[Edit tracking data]
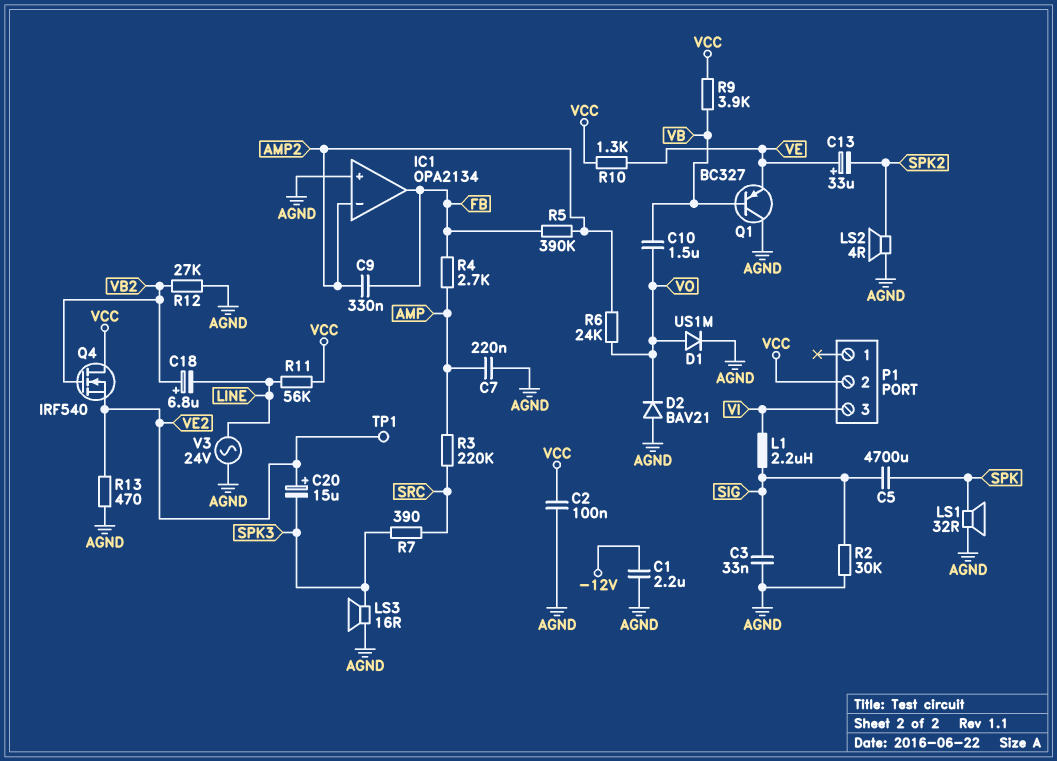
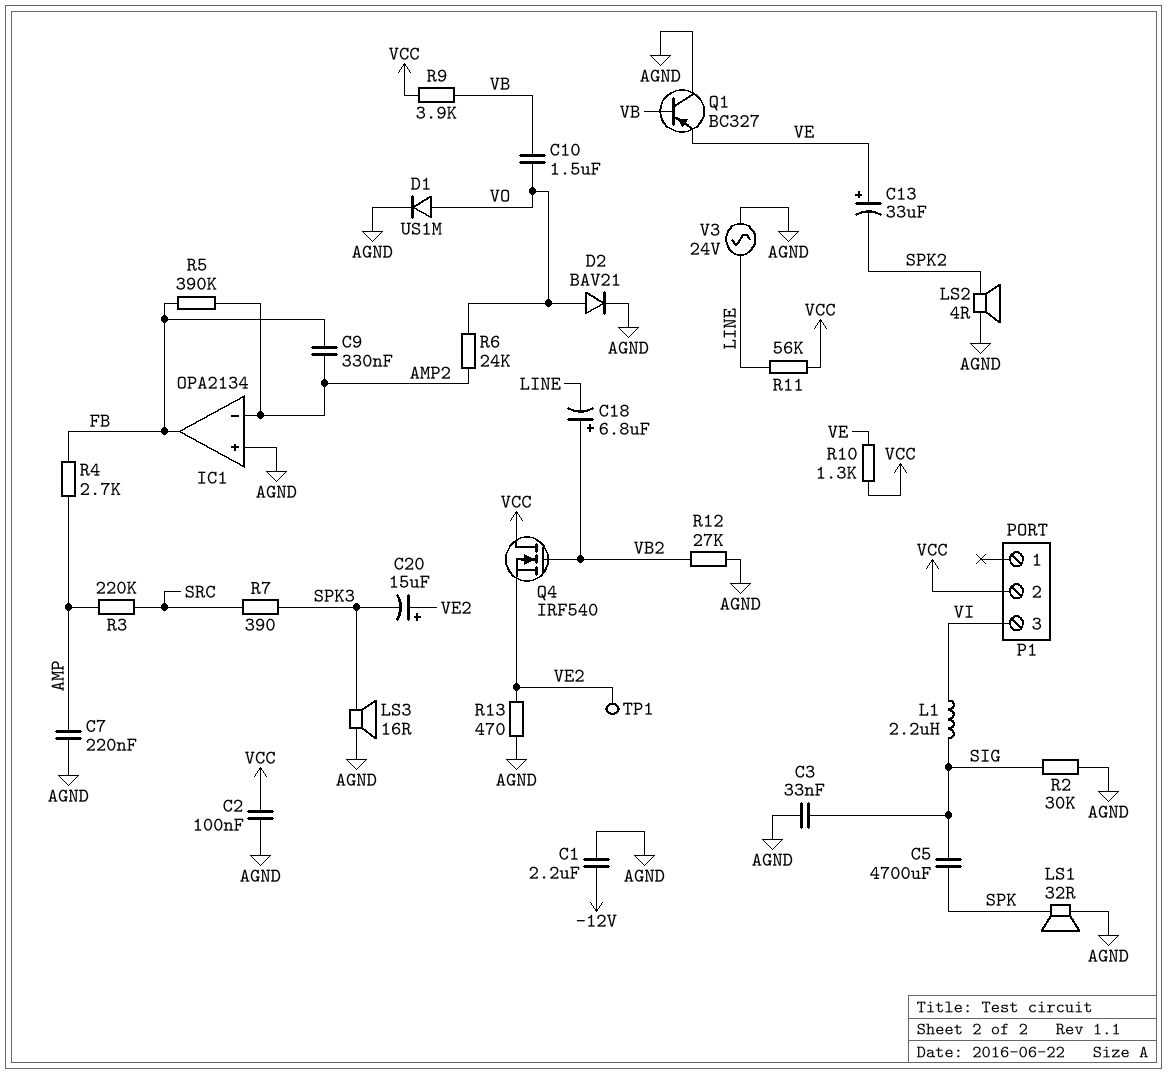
D2: diode BAV21 (A AGND, K VO) -> diode BAV21 (A VO, K AGND)

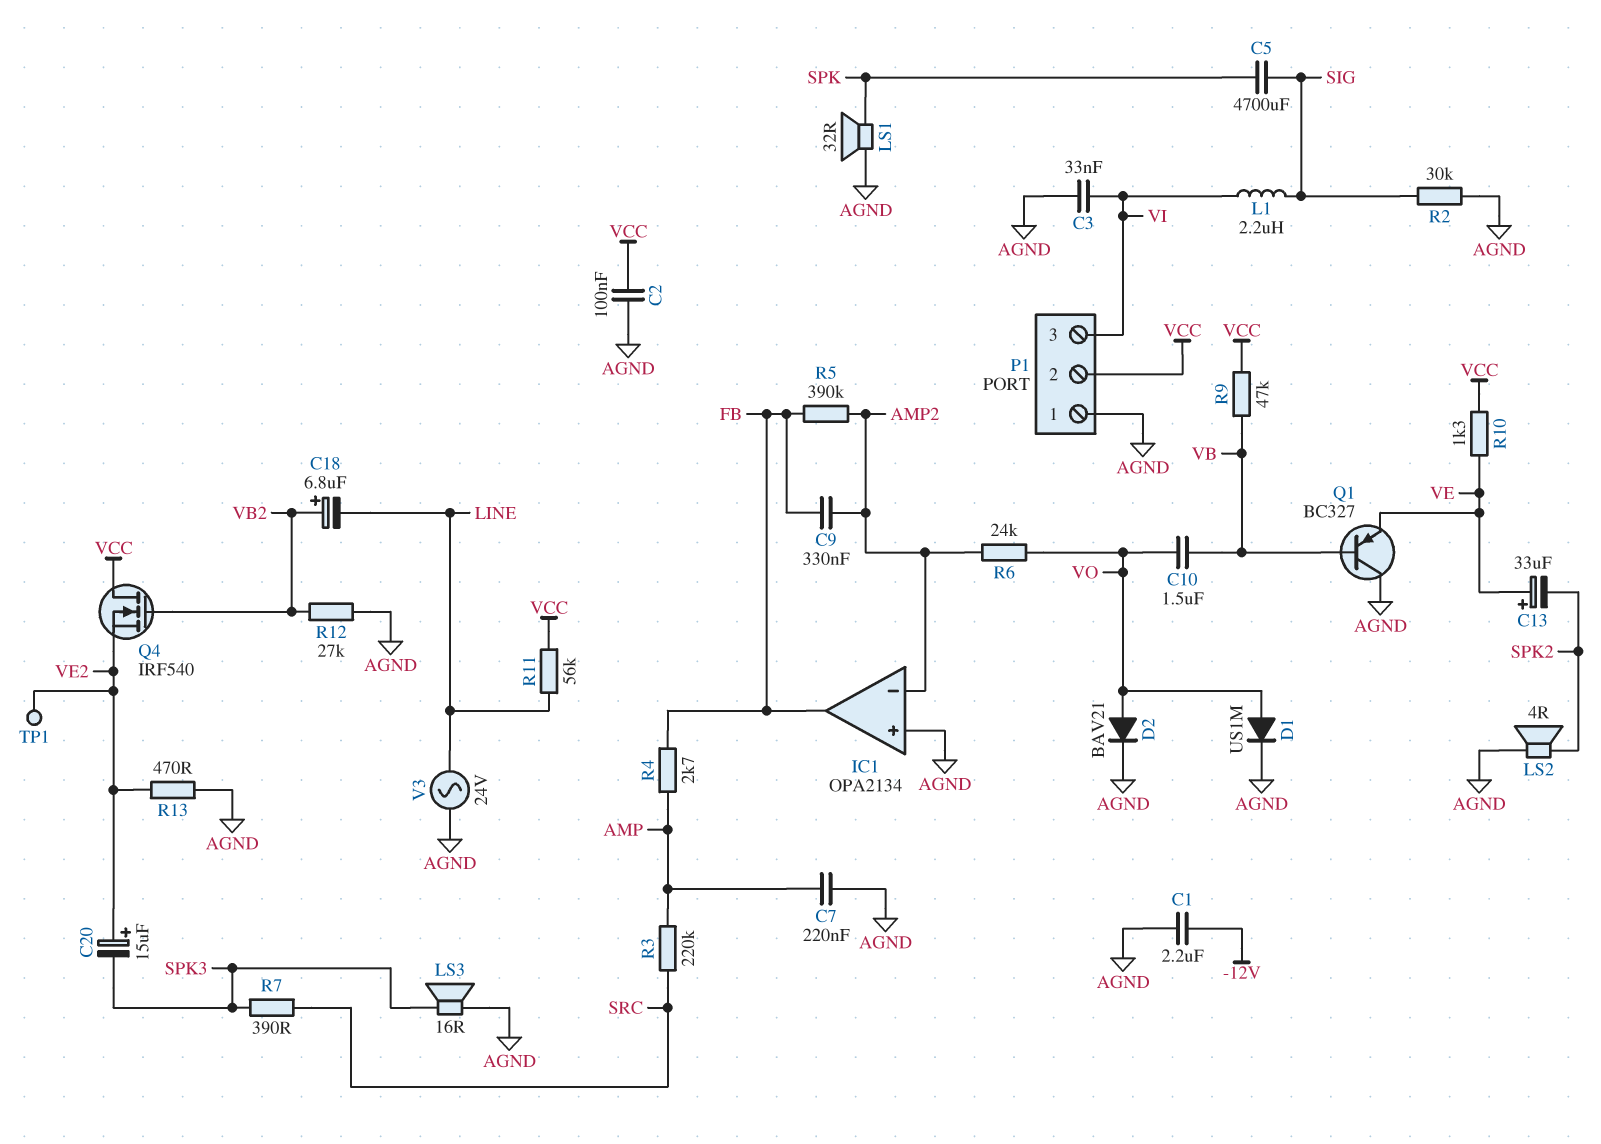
C3: 33nF (AGND, SIG) -> 33nF (AGND, VI)
P1 pin 1: none -> AGND
R9: 3.9k (VB, VCC) -> 47k (VB, VCC)

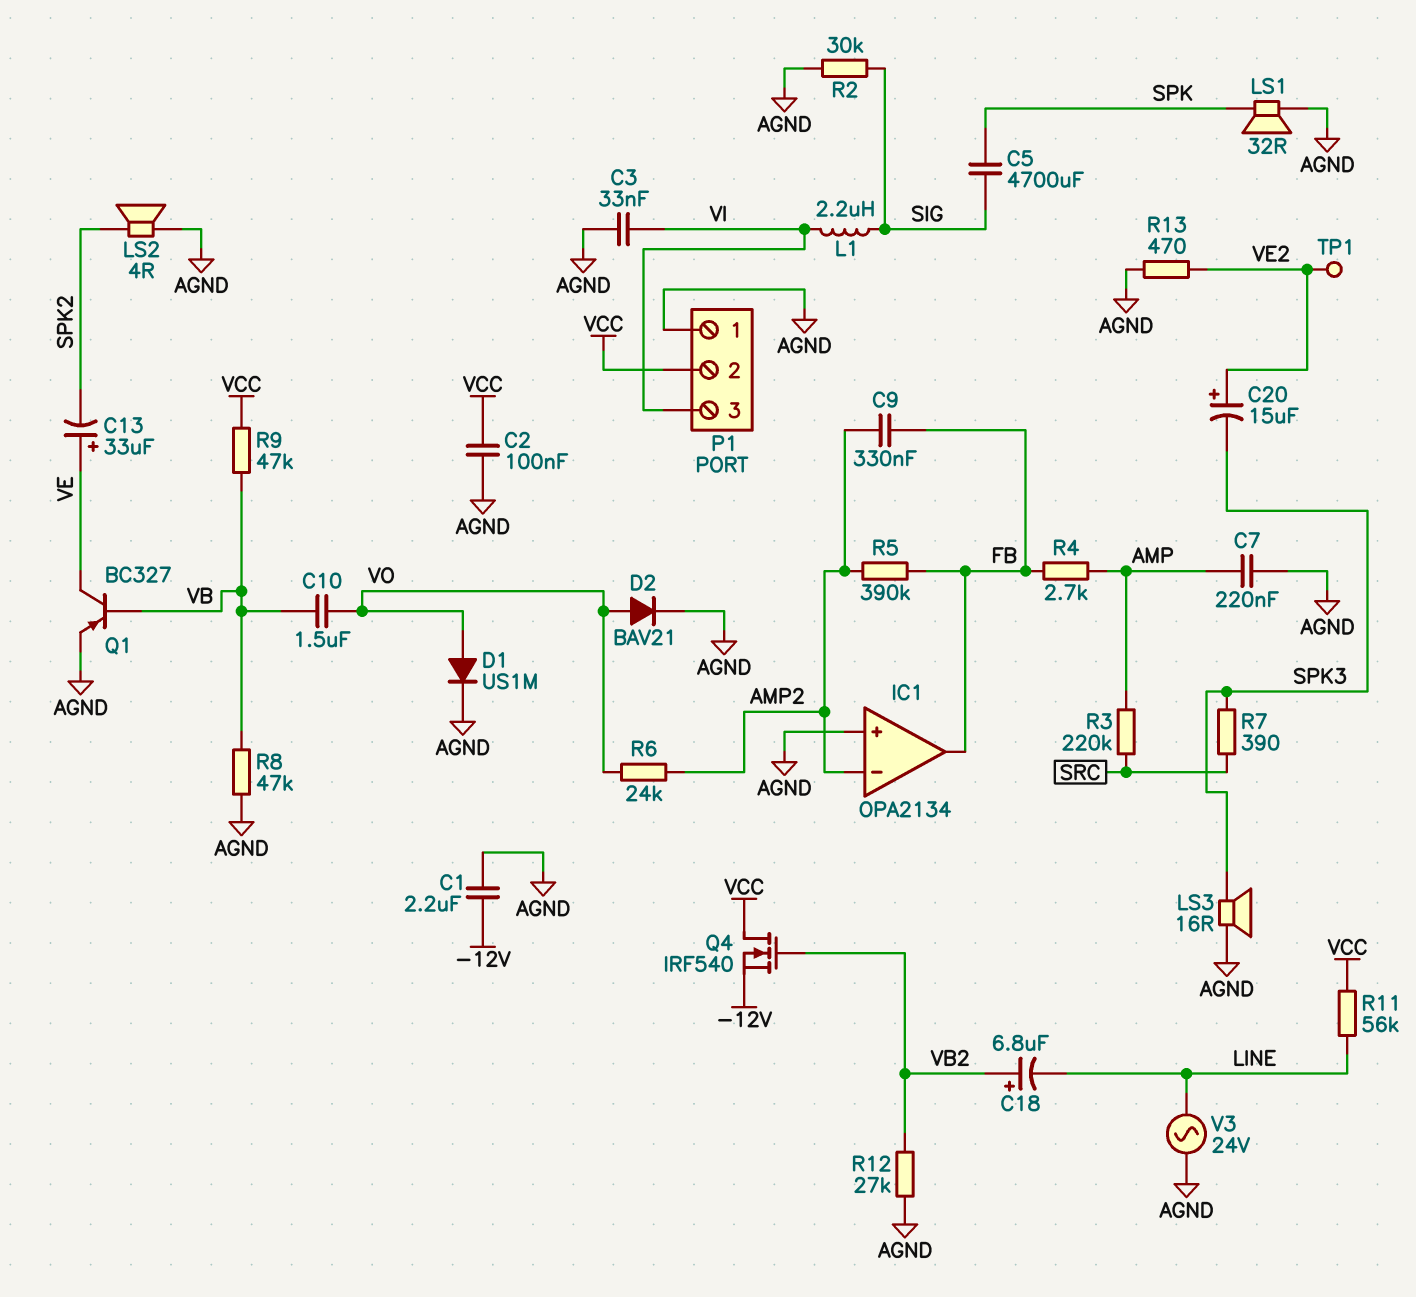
Q1: PNP BC327 (B VB, C AGND, E VE) -> PNP BC327 (B VB, C VE, E AGND)
Q4: NMOS IRF540 (G VB2, D VCC, S VE2) -> NMOS IRF540 (G VB2, D VCC, S -12V)
R8: none -> 47k (AGND, VB)
R10: 1.3k (VCC, VE) -> none

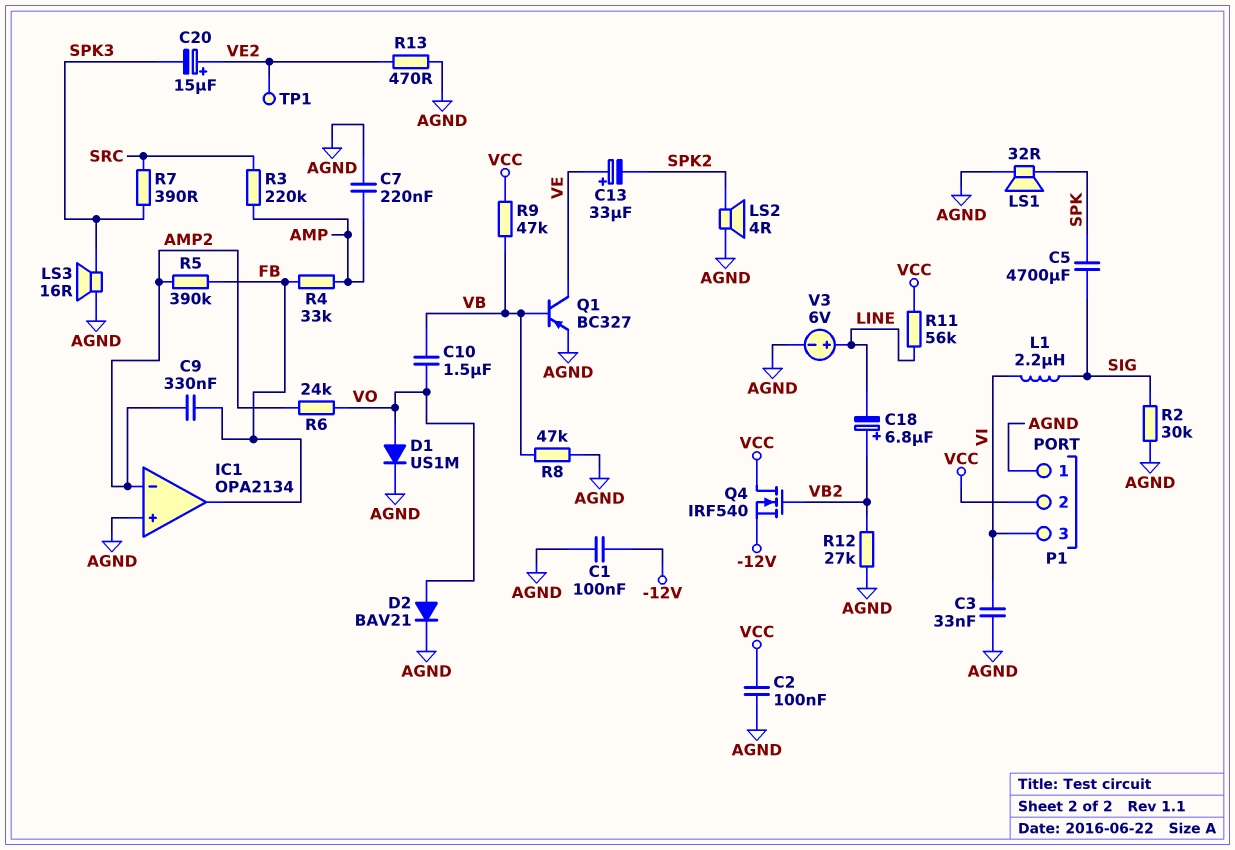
C1: 2.2uF (-12V, AGND) -> 100nF (-12V, AGND)
R4: 2.7k (AMP, FB) -> 33k (AMP, FB)
V3: AC 24V (AGND, LINE) -> 6V (plus LINE, minus AGND)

[Work to be completed] Return the full set of lines above word for word and with no pictures.

[Response box]
D2: diode BAV21 (A AGND, K VO) -> diode BAV21 (A VO, K AGND)

C3: 33nF (AGND, SIG) -> 33nF (AGND, VI)
P1 pin 1: none -> AGND
R9: 3.9k (VB, VCC) -> 47k (VB, VCC)

Q1: PNP BC327 (B VB, C AGND, E VE) -> PNP BC327 (B VB, C VE, E AGND)
Q4: NMOS IRF540 (G VB2, D VCC, S VE2) -> NMOS IRF540 (G VB2, D VCC, S -12V)
R8: none -> 47k (AGND, VB)
R10: 1.3k (VCC, VE) -> none

C1: 2.2uF (-12V, AGND) -> 100nF (-12V, AGND)
R4: 2.7k (AMP, FB) -> 33k (AMP, FB)
V3: AC 24V (AGND, LINE) -> 6V (plus LINE, minus AGND)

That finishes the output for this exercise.